### GIVEN DATA ###
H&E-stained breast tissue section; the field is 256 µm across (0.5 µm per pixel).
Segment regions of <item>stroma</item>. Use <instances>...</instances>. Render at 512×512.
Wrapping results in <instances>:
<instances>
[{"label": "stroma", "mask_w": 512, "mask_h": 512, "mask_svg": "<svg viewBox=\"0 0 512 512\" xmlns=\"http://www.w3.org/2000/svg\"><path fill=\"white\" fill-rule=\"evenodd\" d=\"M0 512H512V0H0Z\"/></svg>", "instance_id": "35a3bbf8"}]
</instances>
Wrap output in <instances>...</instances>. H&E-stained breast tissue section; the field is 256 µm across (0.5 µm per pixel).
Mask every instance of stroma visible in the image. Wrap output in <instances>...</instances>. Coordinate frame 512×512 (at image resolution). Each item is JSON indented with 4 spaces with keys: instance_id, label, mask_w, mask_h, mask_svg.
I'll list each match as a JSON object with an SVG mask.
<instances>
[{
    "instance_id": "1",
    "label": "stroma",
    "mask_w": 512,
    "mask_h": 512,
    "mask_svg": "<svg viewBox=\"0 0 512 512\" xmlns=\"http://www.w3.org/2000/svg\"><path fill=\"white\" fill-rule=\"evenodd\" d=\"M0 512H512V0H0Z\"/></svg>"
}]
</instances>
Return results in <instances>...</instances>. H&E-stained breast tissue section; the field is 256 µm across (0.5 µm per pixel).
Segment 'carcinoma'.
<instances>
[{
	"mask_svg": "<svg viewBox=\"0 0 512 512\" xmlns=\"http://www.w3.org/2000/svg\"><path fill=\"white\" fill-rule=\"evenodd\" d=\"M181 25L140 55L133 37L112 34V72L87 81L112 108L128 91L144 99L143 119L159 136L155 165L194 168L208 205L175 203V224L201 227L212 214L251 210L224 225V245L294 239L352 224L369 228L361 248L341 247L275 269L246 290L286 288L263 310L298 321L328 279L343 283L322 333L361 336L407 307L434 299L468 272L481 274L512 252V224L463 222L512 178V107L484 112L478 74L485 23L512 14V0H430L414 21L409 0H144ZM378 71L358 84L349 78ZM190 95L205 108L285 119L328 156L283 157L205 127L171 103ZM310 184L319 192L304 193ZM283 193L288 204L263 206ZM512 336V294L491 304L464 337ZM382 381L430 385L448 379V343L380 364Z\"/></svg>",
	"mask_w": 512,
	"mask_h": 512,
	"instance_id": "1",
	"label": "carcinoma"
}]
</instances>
###
### [AIM]
Exactly as written, quote the lines from the one that has "Mask every instance" down to the one that has "Return results in", and include both.

### [SOLUTION FOR THIS TASK]
Mask every instance of stroma visible in the image. Wrap output in <instances>...</instances>. Coordinate frame 512×512 (at image resolution). Each item is JSON indented with 4 spaces with keys: instance_id, label, mask_w, mask_h, mask_svg.
I'll list each match as a JSON object with an SVG mask.
<instances>
[{
    "instance_id": "1",
    "label": "stroma",
    "mask_w": 512,
    "mask_h": 512,
    "mask_svg": "<svg viewBox=\"0 0 512 512\" xmlns=\"http://www.w3.org/2000/svg\"><path fill=\"white\" fill-rule=\"evenodd\" d=\"M0 512H512V0H0Z\"/></svg>"
}]
</instances>
Return results in <instances>...</instances>. H&E-stained breast tissue section; the field is 256 µm across (0.5 µm per pixel).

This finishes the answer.